***** Data extract *****

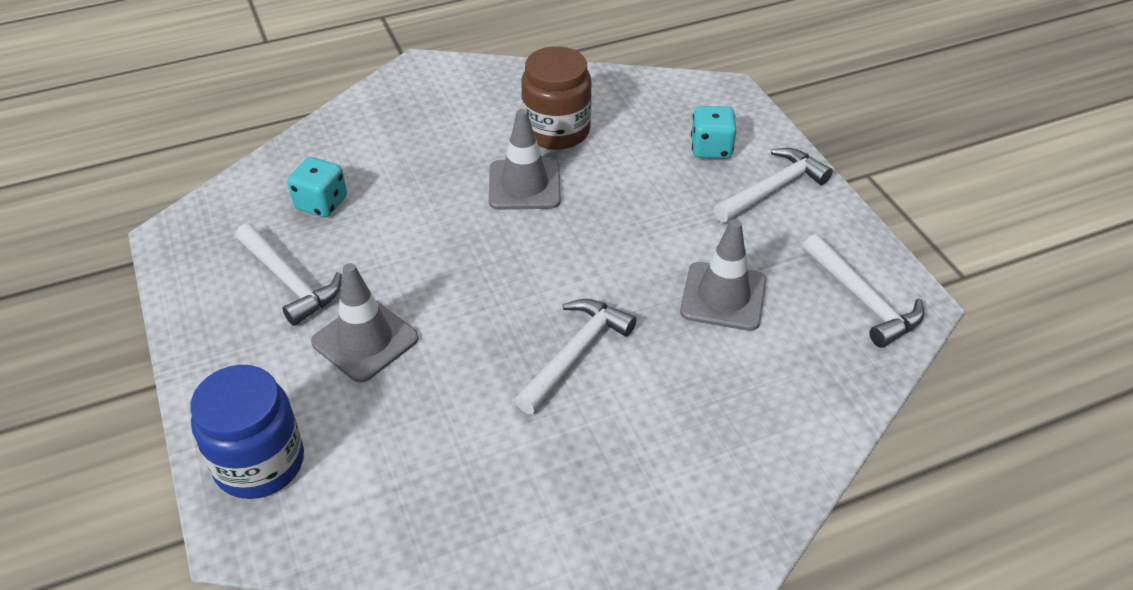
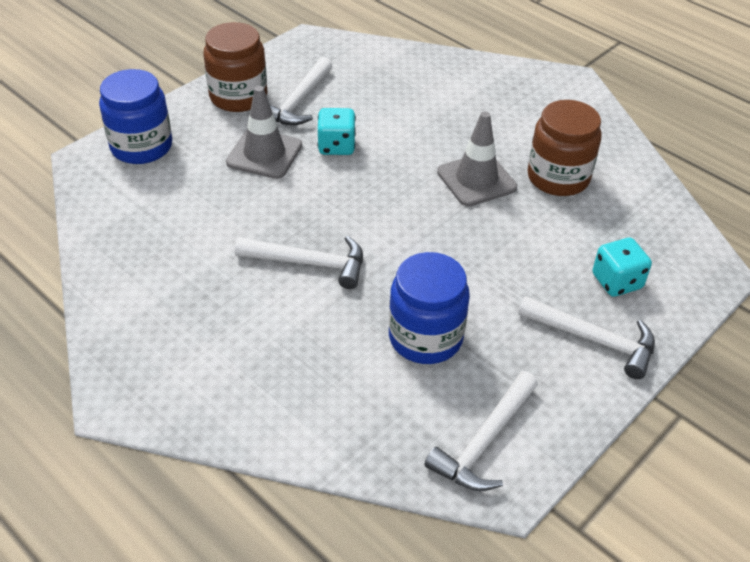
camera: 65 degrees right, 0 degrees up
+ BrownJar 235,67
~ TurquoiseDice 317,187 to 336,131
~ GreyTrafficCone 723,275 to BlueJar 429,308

*****

*What the task asks*. The pictures in the listing above are to be dropped, and everything else reproduced exactly.

*Result*.
camera: 65 degrees right, 0 degrees up
+ BrownJar 235,67
~ TurquoiseDice 317,187 to 336,131
~ GreyTrafficCone 723,275 to BlueJar 429,308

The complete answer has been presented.